Data entries
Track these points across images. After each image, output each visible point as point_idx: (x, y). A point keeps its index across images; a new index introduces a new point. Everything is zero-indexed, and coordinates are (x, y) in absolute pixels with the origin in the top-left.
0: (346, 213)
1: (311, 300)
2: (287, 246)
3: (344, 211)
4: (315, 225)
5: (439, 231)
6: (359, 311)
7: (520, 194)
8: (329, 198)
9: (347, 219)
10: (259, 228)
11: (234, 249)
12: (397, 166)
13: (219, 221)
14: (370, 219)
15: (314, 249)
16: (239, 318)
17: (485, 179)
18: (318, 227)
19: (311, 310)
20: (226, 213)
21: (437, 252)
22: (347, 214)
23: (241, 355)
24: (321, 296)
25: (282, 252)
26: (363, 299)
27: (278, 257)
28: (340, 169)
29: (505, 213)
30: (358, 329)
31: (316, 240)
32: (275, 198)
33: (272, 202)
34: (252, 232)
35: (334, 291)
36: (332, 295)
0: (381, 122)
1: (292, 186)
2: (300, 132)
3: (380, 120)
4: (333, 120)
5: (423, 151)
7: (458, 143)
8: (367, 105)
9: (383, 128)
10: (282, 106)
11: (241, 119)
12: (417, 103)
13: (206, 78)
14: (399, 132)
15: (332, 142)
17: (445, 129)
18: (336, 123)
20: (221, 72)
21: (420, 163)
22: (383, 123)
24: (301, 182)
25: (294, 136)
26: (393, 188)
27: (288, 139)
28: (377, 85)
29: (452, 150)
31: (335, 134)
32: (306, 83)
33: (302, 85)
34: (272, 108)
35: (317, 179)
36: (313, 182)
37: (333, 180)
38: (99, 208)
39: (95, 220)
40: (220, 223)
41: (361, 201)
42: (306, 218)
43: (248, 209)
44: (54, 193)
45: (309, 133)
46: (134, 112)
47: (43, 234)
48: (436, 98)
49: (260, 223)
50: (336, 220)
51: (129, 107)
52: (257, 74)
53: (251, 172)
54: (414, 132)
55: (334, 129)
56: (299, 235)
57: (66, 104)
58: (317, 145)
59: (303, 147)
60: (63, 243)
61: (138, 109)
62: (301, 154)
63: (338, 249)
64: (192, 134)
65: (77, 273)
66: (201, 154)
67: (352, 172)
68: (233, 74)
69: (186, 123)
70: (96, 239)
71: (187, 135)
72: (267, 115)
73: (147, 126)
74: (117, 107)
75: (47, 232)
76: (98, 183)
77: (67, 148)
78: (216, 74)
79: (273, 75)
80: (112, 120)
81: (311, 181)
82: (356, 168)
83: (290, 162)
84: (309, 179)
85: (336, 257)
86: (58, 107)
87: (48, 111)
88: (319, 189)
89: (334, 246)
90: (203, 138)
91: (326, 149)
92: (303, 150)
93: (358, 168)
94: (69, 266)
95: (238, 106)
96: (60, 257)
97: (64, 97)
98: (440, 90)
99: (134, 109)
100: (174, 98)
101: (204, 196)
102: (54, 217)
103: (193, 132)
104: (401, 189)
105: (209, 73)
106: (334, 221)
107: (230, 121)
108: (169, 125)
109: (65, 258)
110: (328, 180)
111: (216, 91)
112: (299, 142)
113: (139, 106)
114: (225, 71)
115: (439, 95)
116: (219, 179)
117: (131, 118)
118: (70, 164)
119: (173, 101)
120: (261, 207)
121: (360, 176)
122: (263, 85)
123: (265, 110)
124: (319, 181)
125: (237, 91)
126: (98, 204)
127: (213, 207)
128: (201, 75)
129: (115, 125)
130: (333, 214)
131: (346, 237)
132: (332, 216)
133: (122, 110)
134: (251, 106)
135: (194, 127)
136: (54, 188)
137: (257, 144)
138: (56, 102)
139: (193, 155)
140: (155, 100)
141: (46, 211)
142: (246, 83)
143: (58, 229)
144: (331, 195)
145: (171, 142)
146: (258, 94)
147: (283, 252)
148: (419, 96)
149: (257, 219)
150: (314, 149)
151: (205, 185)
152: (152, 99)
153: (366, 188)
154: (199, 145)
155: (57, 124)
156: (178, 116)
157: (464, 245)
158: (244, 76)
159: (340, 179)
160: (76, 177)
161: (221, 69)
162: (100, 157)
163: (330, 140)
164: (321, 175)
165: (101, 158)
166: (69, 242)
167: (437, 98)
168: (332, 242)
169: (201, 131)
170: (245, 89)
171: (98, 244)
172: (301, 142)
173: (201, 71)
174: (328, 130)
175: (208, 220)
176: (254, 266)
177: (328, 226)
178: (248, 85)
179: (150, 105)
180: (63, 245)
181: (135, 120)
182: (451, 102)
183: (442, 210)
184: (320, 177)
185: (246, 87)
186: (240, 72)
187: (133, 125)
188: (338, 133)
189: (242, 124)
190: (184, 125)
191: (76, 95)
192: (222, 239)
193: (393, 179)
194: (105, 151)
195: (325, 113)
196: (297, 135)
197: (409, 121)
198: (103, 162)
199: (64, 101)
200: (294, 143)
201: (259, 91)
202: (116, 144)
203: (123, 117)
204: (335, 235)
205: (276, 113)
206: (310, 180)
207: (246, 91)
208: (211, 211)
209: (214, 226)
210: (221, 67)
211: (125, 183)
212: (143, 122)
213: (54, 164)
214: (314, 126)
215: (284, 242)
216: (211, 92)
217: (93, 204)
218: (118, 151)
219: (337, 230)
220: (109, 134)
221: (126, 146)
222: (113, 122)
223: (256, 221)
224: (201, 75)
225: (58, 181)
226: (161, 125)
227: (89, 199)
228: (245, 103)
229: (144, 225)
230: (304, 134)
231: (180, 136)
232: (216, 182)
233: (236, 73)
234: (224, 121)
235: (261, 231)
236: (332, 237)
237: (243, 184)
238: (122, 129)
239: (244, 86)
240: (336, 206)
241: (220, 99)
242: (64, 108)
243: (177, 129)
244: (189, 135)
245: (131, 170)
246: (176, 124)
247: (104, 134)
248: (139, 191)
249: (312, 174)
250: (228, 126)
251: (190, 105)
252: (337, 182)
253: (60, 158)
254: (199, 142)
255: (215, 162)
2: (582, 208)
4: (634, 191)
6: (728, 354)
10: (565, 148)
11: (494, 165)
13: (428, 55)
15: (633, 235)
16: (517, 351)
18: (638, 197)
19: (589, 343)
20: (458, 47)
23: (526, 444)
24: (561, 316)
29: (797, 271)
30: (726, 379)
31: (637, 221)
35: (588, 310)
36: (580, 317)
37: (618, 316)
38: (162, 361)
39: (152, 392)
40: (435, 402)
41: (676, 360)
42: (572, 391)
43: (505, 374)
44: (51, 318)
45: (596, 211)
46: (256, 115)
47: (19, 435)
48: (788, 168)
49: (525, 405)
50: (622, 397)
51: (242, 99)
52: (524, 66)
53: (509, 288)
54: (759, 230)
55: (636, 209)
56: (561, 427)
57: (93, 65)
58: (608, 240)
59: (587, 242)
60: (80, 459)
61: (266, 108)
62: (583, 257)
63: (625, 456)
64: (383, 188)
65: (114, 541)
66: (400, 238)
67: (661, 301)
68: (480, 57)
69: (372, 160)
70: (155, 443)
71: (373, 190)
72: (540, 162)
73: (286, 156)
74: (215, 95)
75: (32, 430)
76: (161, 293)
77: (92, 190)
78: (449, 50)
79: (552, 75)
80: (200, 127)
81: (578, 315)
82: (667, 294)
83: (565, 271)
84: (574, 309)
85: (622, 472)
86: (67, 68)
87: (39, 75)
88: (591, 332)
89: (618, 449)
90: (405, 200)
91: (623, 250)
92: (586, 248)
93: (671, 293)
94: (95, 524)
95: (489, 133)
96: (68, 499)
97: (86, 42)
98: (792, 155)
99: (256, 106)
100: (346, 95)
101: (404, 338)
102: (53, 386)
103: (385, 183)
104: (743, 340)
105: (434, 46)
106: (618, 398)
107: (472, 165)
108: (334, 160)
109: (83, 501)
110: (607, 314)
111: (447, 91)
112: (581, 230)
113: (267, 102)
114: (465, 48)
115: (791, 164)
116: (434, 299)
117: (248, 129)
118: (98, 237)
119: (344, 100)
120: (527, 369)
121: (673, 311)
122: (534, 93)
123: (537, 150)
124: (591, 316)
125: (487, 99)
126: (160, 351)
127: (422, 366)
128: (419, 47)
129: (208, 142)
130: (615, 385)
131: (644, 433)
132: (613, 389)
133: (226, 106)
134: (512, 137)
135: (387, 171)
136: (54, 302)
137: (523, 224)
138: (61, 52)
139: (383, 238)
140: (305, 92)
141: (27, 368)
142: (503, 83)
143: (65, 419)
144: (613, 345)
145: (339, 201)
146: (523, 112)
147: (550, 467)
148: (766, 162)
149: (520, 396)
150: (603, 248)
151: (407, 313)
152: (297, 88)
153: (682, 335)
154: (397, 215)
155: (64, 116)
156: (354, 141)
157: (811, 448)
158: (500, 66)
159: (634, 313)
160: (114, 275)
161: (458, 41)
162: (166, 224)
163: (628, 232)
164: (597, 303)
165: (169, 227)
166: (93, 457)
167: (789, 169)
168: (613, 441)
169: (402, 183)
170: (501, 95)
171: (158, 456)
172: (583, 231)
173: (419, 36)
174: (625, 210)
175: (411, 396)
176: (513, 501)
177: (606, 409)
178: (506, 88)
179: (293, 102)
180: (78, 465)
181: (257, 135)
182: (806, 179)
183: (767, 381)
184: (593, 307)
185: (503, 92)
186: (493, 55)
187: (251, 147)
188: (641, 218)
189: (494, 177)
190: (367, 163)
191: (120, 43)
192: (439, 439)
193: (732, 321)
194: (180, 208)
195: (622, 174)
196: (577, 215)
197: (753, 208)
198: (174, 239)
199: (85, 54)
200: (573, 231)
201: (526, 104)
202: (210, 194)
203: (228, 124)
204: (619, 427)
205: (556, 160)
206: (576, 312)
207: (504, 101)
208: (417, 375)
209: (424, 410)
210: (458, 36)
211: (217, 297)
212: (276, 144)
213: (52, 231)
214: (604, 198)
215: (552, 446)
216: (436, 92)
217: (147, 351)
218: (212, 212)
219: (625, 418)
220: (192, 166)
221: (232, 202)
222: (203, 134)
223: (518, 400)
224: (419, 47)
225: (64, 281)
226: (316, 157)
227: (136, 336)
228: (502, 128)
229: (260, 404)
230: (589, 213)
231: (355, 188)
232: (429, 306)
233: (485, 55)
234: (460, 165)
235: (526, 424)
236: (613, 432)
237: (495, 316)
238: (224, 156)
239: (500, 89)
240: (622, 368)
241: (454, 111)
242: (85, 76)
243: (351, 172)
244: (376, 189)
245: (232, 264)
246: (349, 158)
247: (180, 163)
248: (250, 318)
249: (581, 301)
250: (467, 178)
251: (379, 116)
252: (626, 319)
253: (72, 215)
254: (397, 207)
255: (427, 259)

_Task to complete_
Copy out the records above exactly, from their first line through the line containing "3: (344, 211)", including both ends.

_Reply to the exercise_
Track these points across images. After each image, output each visible point as point_idx: (x, y). A point keeps its index across images; a new index introduces a new point. Everything is zero-indexed, and coordinates are (x, y) in absolute pixels with the origin in the top-left.
0: (346, 213)
1: (311, 300)
2: (287, 246)
3: (344, 211)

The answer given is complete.